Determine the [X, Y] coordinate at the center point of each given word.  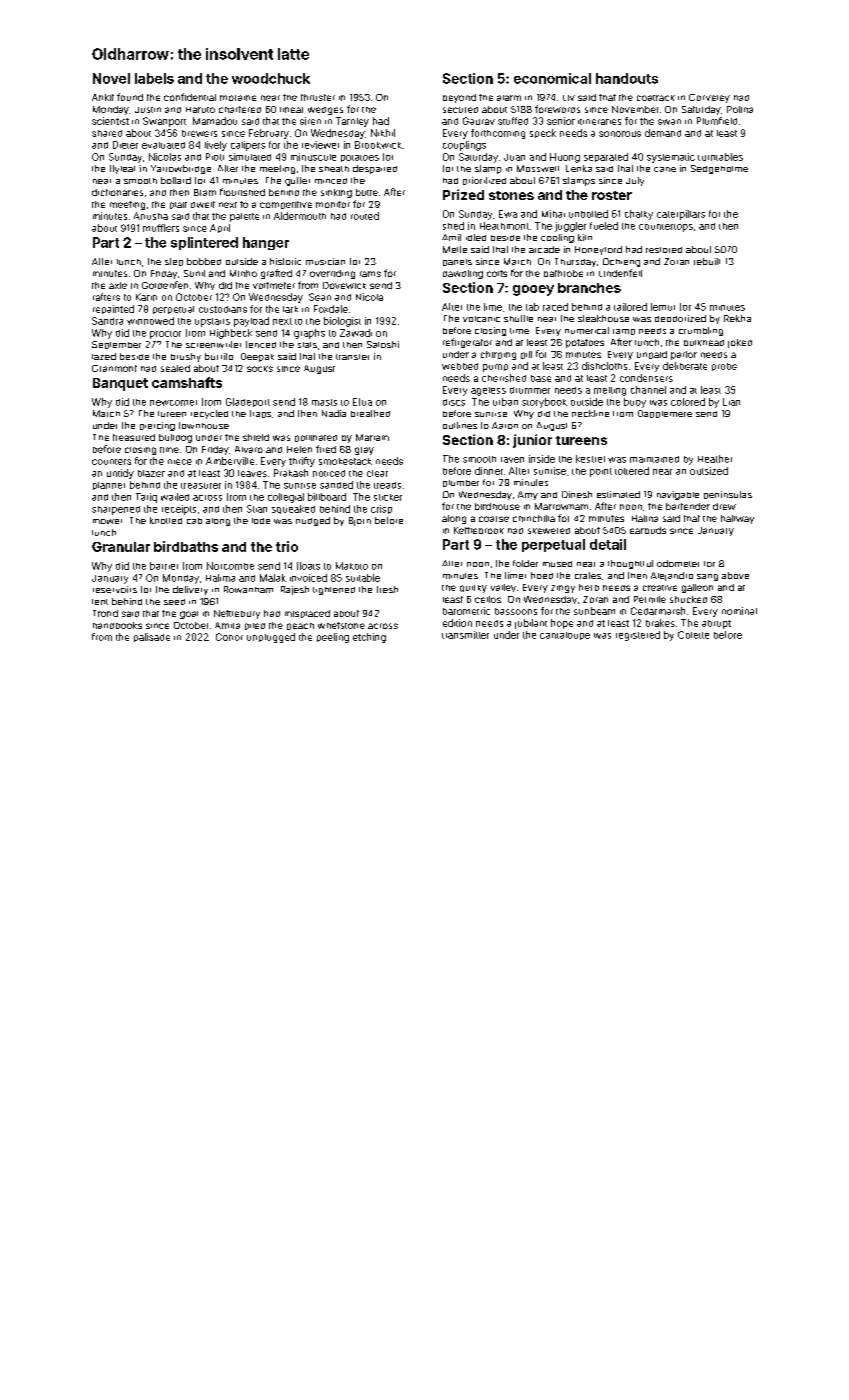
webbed [460, 366]
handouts [627, 78]
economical [552, 78]
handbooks [117, 625]
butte [367, 192]
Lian [731, 402]
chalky [639, 215]
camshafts [187, 382]
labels [154, 78]
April [220, 228]
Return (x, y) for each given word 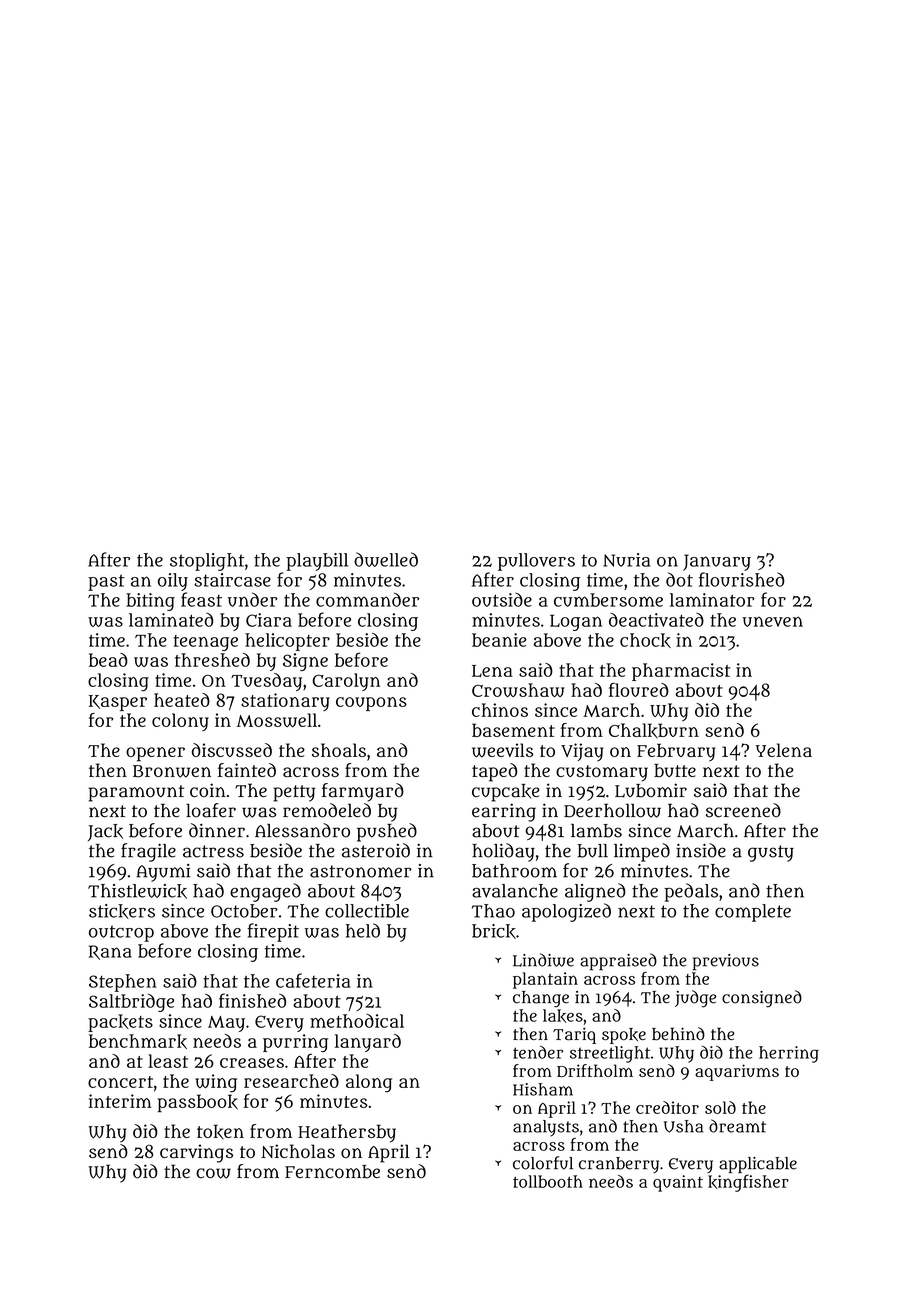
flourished (741, 579)
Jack (105, 832)
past (106, 582)
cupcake (506, 793)
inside (701, 850)
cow (213, 1173)
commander (367, 599)
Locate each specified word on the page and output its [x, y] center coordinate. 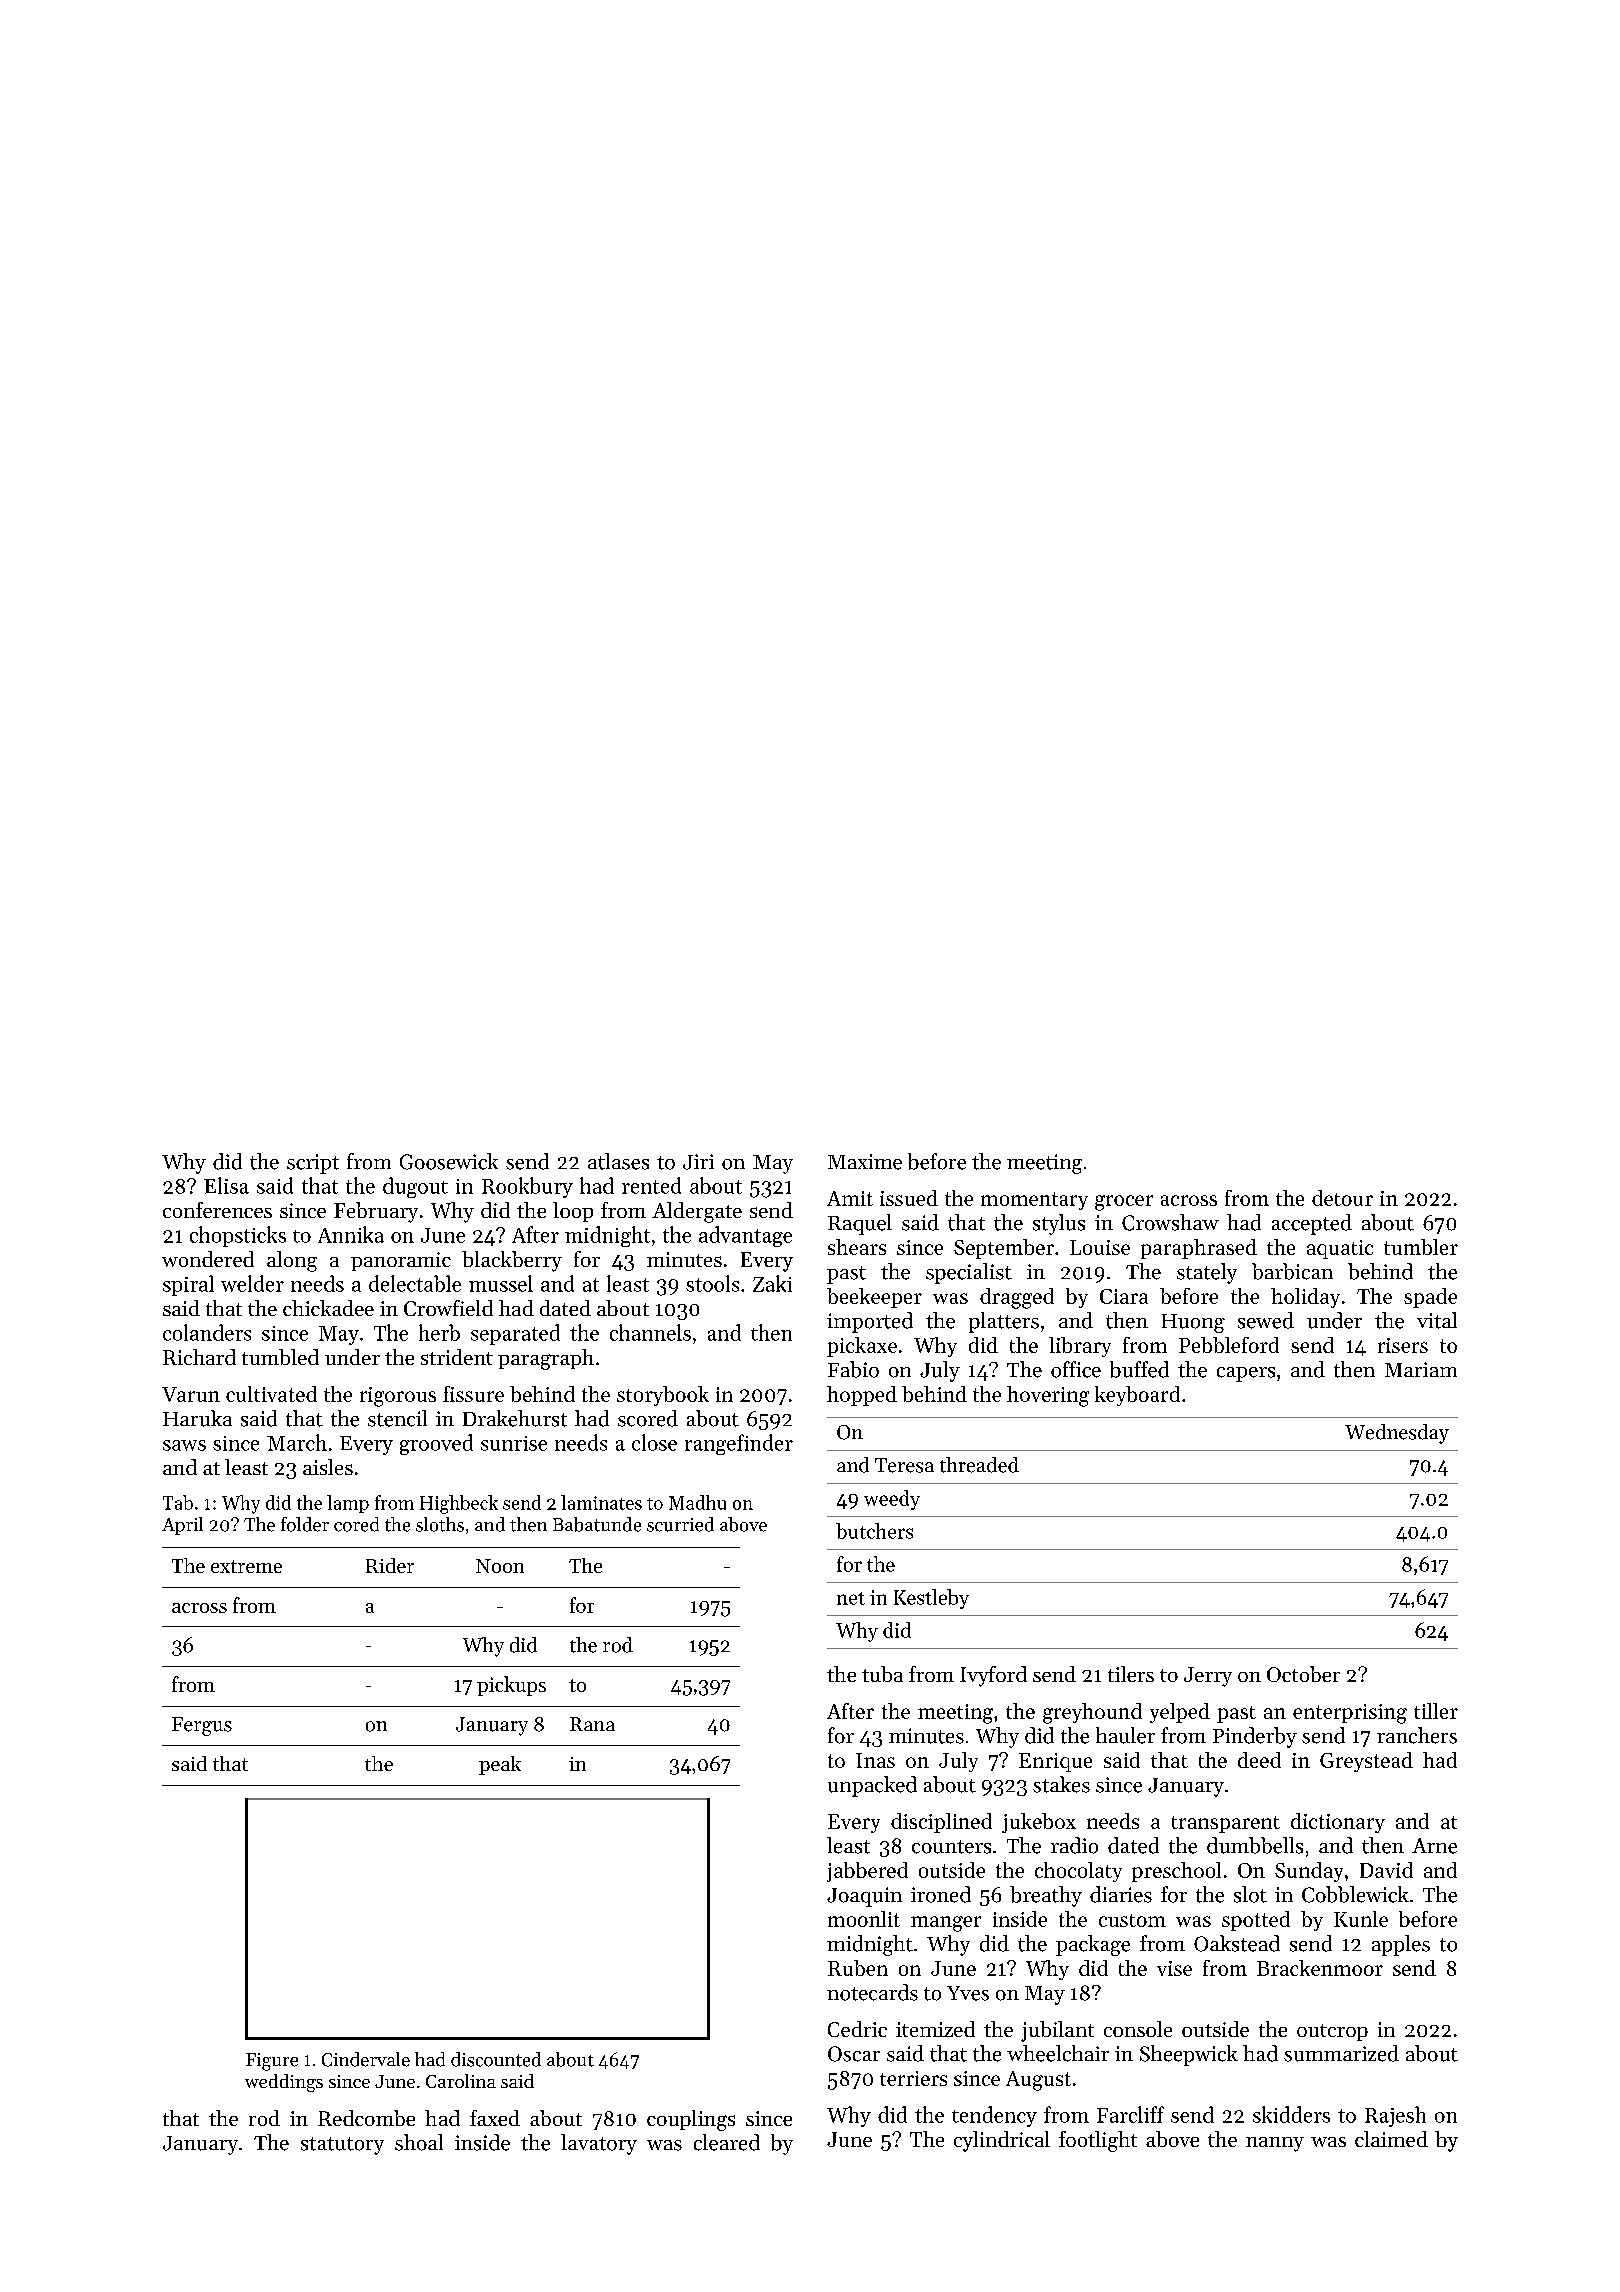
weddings [284, 2083]
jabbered [867, 1872]
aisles [328, 1467]
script [313, 1164]
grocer [1124, 1203]
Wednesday [1397, 1434]
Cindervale [366, 2059]
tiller [1436, 1711]
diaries [1121, 1894]
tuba [882, 1674]
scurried [680, 1524]
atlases [618, 1161]
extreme [246, 1566]
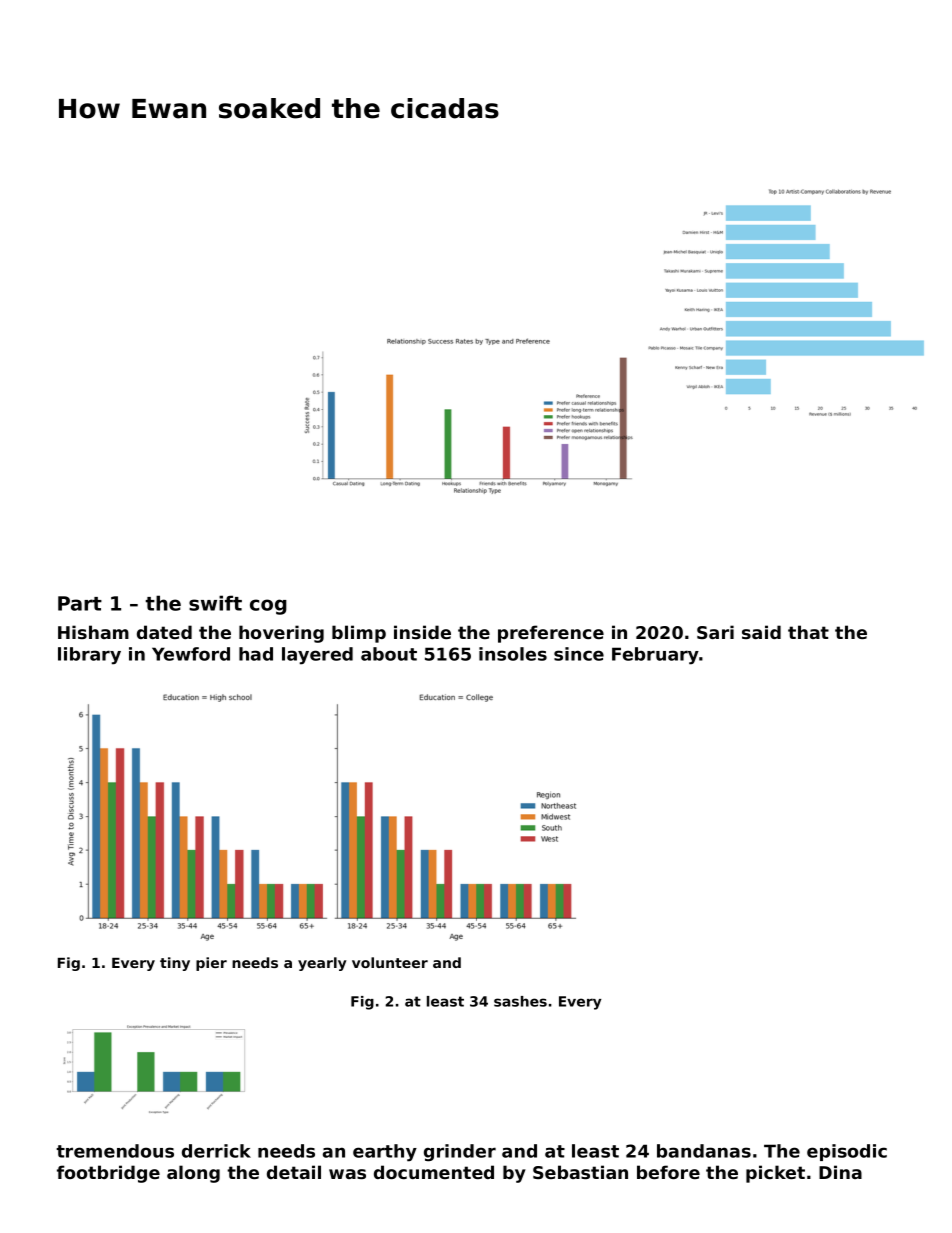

========================================

Problem
Reproduce the listing above line for line, word for word, from start to end, but omit the pictures.

Reply
Determine the [X, Y] coordinate at the center point of each given word.  
webbed [460, 366]
handouts [627, 78]
economical [552, 78]
handbooks [117, 625]
butte [367, 192]
Lian [731, 402]
chalky [639, 215]
camshafts [187, 382]
labels [154, 78]
April [220, 228]
Return (x, y) for each given word 
flourished (741, 579)
Jack (105, 832)
past (106, 582)
cupcake (506, 793)
inside (701, 850)
cow (213, 1173)
commander (367, 599)
Locate each specified word on the page and output its [x, y] center coordinate. 
weddings [284, 2083]
jabbered [867, 1872]
aisles [328, 1467]
script [313, 1164]
grocer [1124, 1203]
Wednesday [1397, 1434]
Cindervale [366, 2059]
tiller [1436, 1711]
diaries [1121, 1894]
tuba [882, 1674]
scurried [680, 1524]
atlases [618, 1161]
extreme [246, 1566]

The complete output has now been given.